TASK INSTRUCTIONS
Look through the data below for the line with "purple triangle: moved" and the line with "cyan ellipse: moved 2 px left, 3 px down", then transcribe exactly from the first through the second, leaving out all pictures.
┌─ MATERIALS PROVIDED
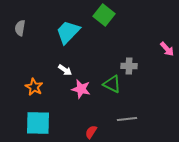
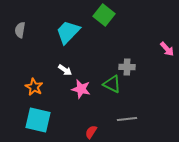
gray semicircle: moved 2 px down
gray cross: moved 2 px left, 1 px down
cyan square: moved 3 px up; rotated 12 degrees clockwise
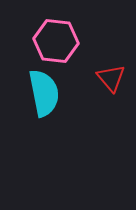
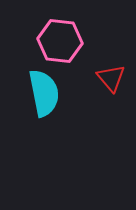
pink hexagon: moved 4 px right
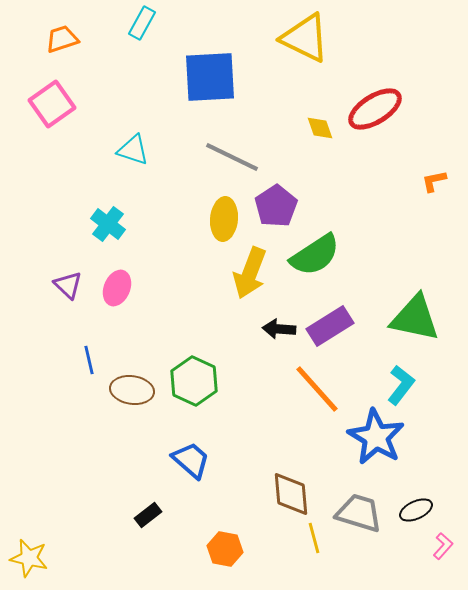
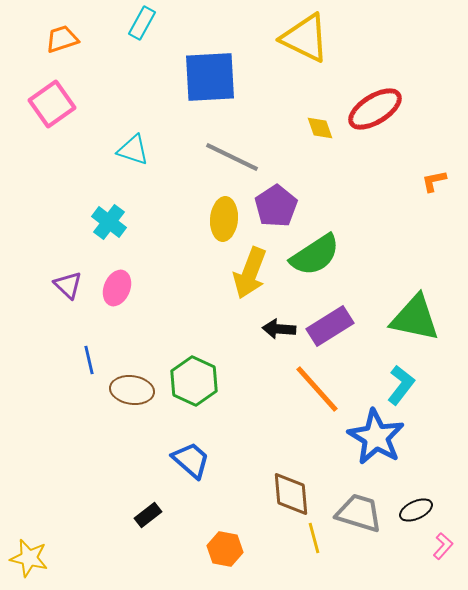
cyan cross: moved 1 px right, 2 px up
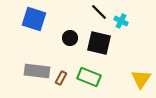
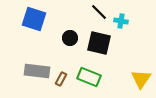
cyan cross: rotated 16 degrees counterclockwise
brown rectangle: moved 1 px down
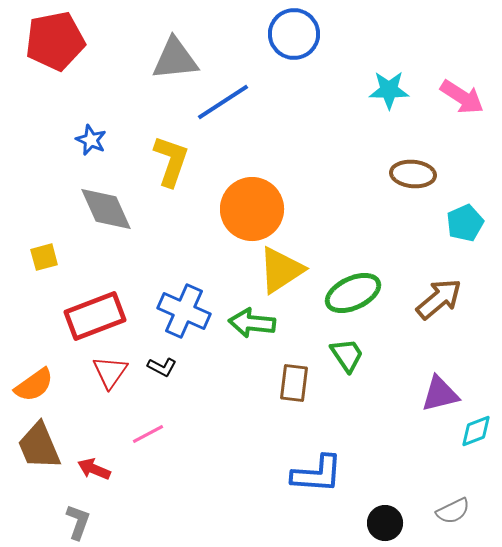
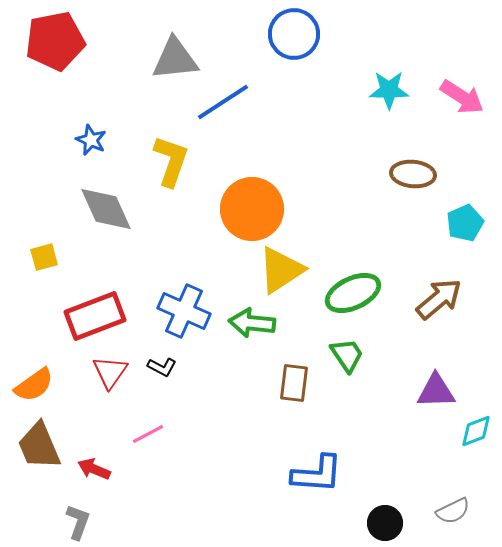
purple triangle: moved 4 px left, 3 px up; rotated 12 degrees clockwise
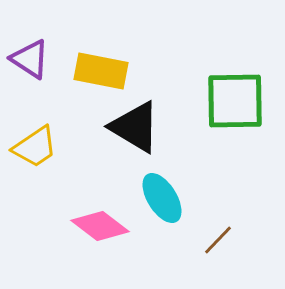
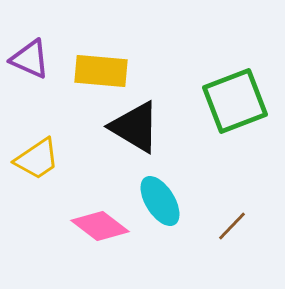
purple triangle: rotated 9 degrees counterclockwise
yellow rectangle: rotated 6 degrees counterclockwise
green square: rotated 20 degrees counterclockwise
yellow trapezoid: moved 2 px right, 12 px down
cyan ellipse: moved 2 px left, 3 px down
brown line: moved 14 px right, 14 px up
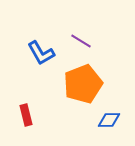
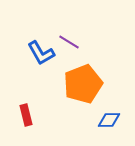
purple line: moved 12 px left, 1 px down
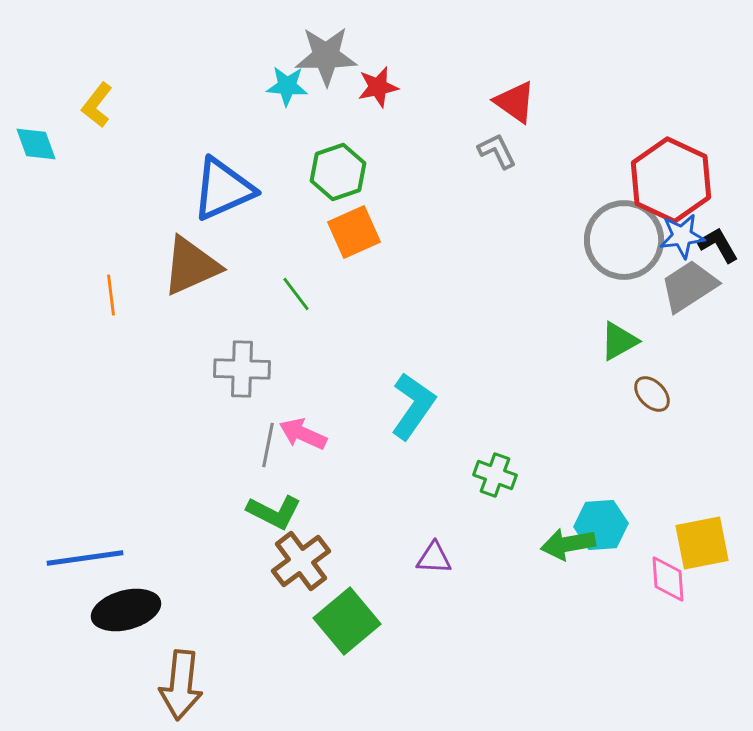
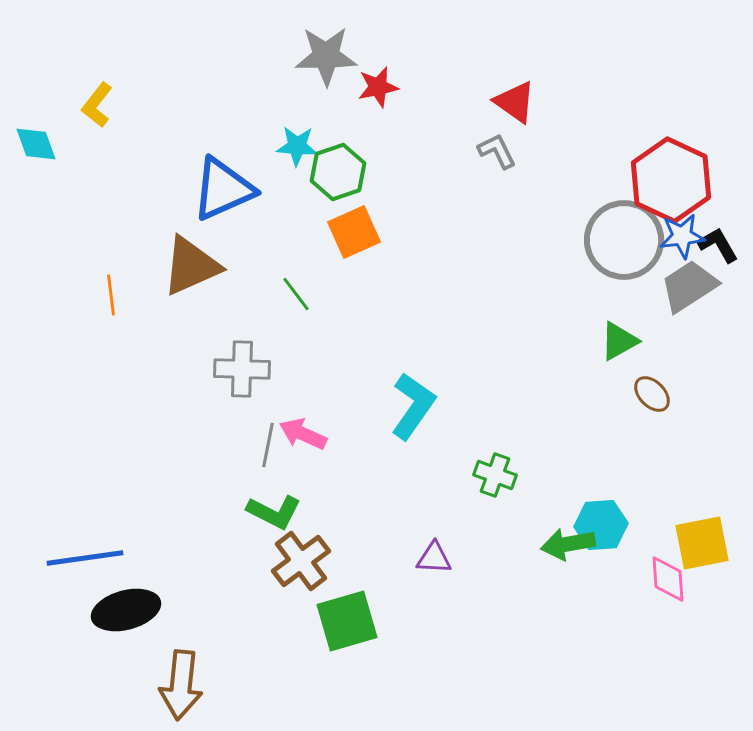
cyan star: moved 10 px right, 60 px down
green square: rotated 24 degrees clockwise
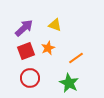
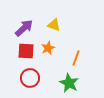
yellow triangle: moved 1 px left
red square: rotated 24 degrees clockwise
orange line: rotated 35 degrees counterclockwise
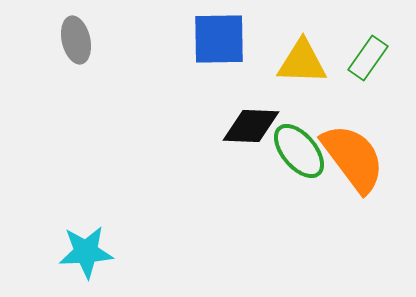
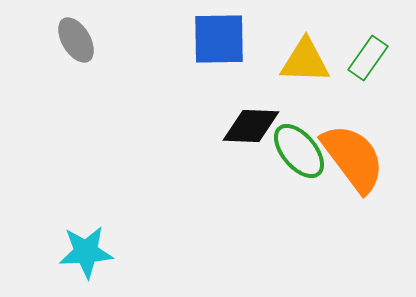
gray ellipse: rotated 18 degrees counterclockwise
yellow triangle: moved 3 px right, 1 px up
└─
ANSWER FOR THE TASK
purple triangle: moved 4 px left, 3 px up; rotated 12 degrees clockwise
purple triangle: rotated 9 degrees counterclockwise
yellow rectangle: rotated 6 degrees counterclockwise
green square: rotated 20 degrees counterclockwise
yellow trapezoid: moved 2 px right, 12 px down
cyan ellipse: moved 2 px left, 3 px down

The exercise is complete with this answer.